— EXERCISE PROMPT —
An image-free, verbatim transcription of the records is the expected result.
* * * * *
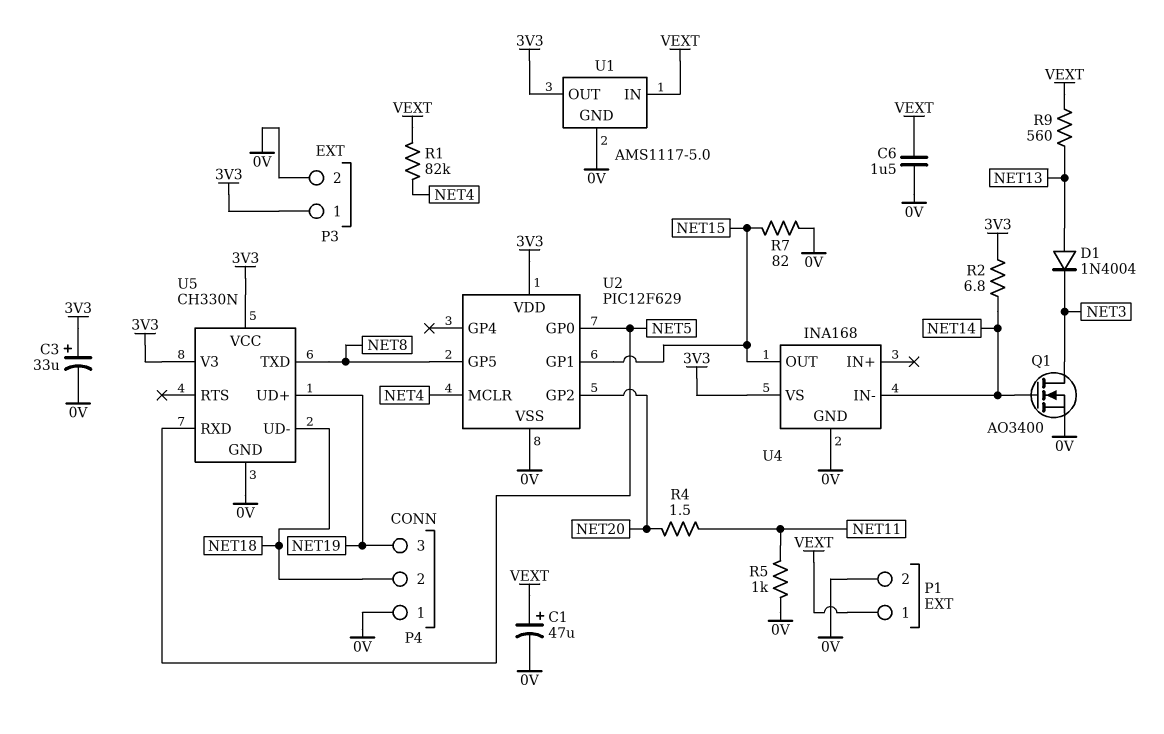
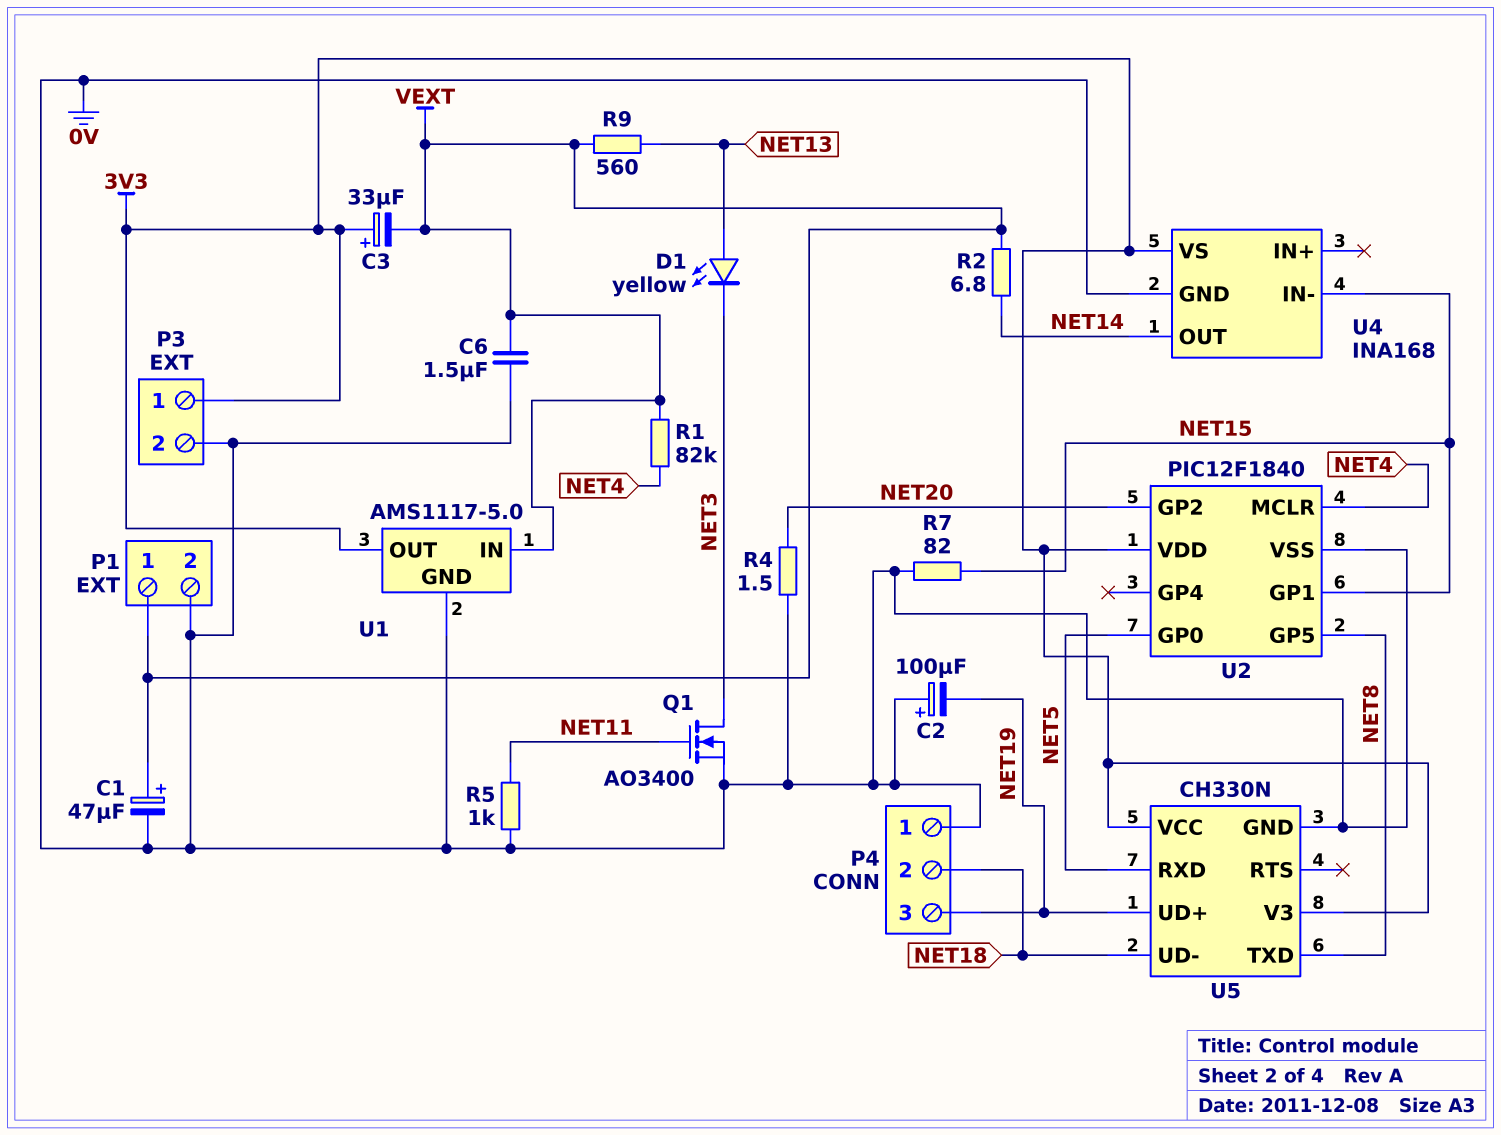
C2: none -> 100uF (plus 0V, minus NET19)
C3: 33uF (plus 3V3, minus 0V) -> 33uF (plus 3V3, minus VEXT)
D1: diode 1N4004 (A NET13, K NET3) -> LED yellow (A NET13, K NET3)
Q1: NMOS AO3400 (G NET14, D NET3, S 0V) -> NMOS AO3400 (G NET11, D NET3, S 0V)
R2: 6.8 (3V3, NET14) -> 6.8 (NET14, VEXT)
R4: 1.5 (NET11, NET20) -> 1.5 (0V, NET20)
U2: PIC12F629 -> PIC12F1840
U4 pin IN-: NET14 -> NET15
U4 pin OUT: NET15 -> NET14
* * * * *
— RESULT OF THIS TASK —
C2: none -> 100uF (plus 0V, minus NET19)
C3: 33uF (plus 3V3, minus 0V) -> 33uF (plus 3V3, minus VEXT)
D1: diode 1N4004 (A NET13, K NET3) -> LED yellow (A NET13, K NET3)
Q1: NMOS AO3400 (G NET14, D NET3, S 0V) -> NMOS AO3400 (G NET11, D NET3, S 0V)
R2: 6.8 (3V3, NET14) -> 6.8 (NET14, VEXT)
R4: 1.5 (NET11, NET20) -> 1.5 (0V, NET20)
U2: PIC12F629 -> PIC12F1840
U4 pin IN-: NET14 -> NET15
U4 pin OUT: NET15 -> NET14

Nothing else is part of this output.